=== Problem to work on ===
Repeat the data. Keep each line identical.

=== Given entries ===
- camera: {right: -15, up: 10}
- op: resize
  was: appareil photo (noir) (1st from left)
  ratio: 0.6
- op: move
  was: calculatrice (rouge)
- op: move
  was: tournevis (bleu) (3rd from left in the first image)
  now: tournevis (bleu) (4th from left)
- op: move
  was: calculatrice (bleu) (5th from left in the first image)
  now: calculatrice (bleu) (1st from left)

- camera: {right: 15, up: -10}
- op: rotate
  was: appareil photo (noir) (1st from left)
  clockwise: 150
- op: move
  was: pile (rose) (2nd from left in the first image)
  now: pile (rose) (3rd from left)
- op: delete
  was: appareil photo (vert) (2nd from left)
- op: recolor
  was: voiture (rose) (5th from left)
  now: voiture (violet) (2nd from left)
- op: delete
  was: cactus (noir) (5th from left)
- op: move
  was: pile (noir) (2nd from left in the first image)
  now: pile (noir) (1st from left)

=== Output of the exercise ===
- camera: {right: -15, up: 10}
- op: resize
  was: appareil photo (noir) (1st from left)
  ratio: 0.6
- op: move
  was: calculatrice (rouge)
- op: move
  was: tournevis (bleu) (3rd from left in the first image)
  now: tournevis (bleu) (4th from left)
- op: move
  was: calculatrice (bleu) (5th from left in the first image)
  now: calculatrice (bleu) (1st from left)

- camera: {right: 15, up: -10}
- op: rotate
  was: appareil photo (noir) (1st from left)
  clockwise: 150
- op: move
  was: pile (rose) (2nd from left in the first image)
  now: pile (rose) (3rd from left)
- op: delete
  was: appareil photo (vert) (2nd from left)
- op: recolor
  was: voiture (rose) (5th from left)
  now: voiture (violet) (2nd from left)
- op: delete
  was: cactus (noir) (5th from left)
- op: move
  was: pile (noir) (2nd from left in the first image)
  now: pile (noir) (1st from left)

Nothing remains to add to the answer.